# Instructions to follow
The response must be made up of the lines in the entries below that contain "DGND".

# Material shown
======
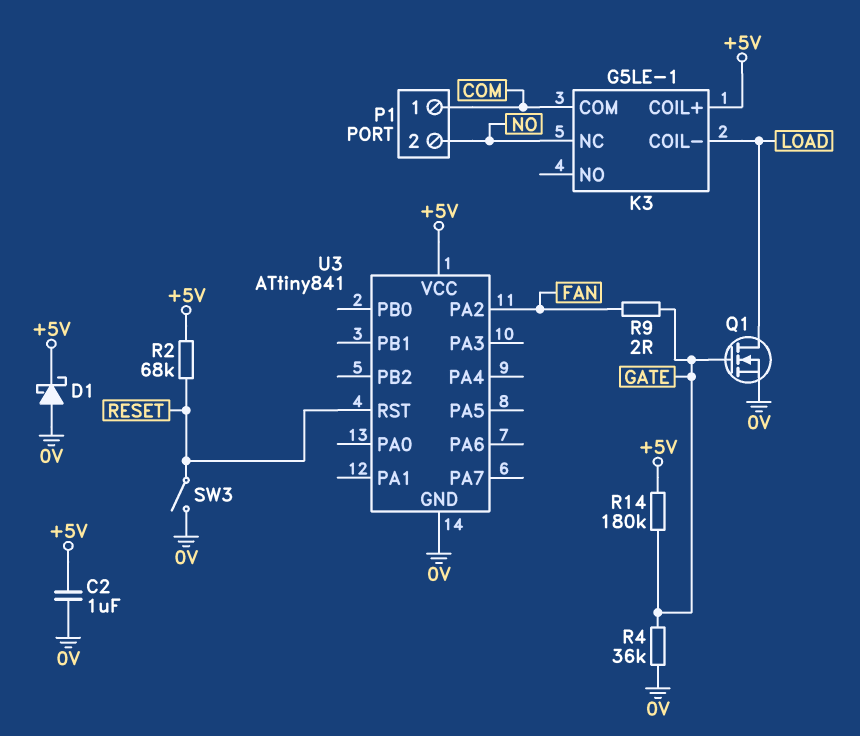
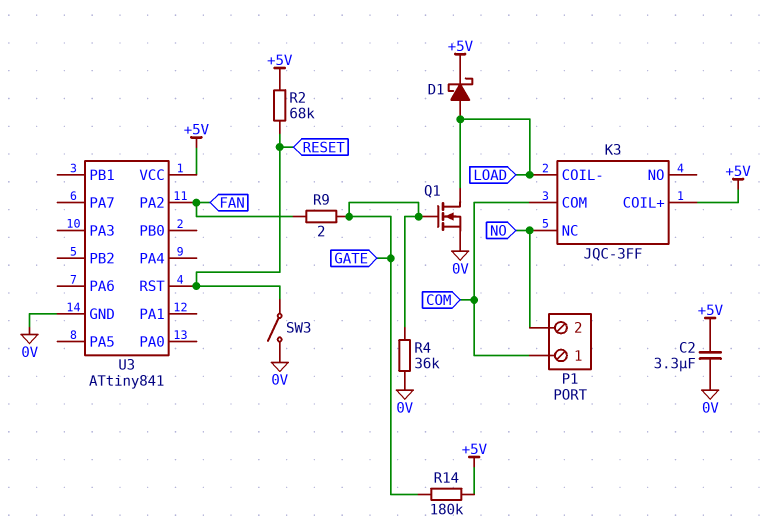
C2: 1uF (+5V, 0V) -> 3.3uF (+5V, 0V)
D1: schottky (A 0V, K +5V) -> schottky (A LOAD, K +5V)
K3: G5LE-1 -> JQC-3FF

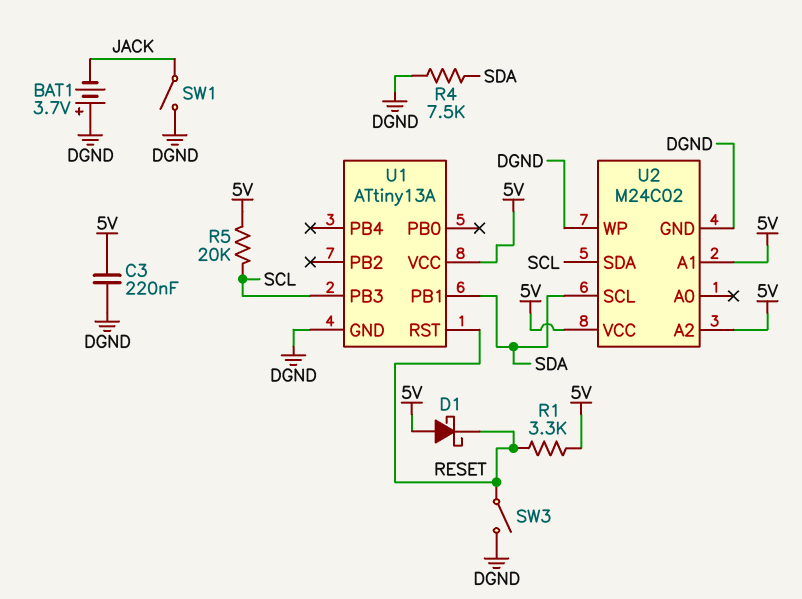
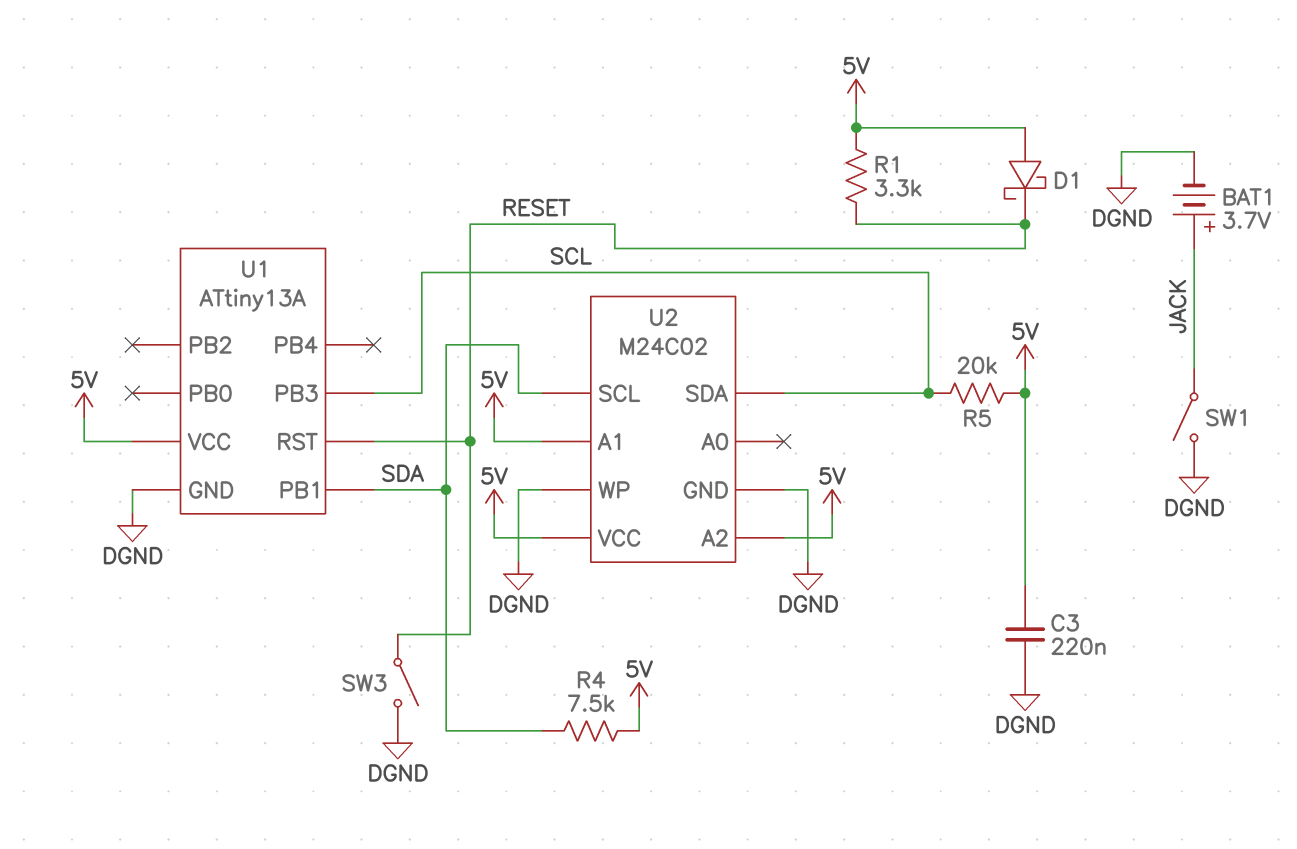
BAT1: 3.7V (plus DGND, minus JACK) -> 3.7V (plus JACK, minus DGND)
R4: 7.5k (DGND, SDA) -> 7.5k (5V, SDA)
======
# Result for this task
BAT1: 3.7V (plus DGND, minus JACK) -> 3.7V (plus JACK, minus DGND)
R4: 7.5k (DGND, SDA) -> 7.5k (5V, SDA)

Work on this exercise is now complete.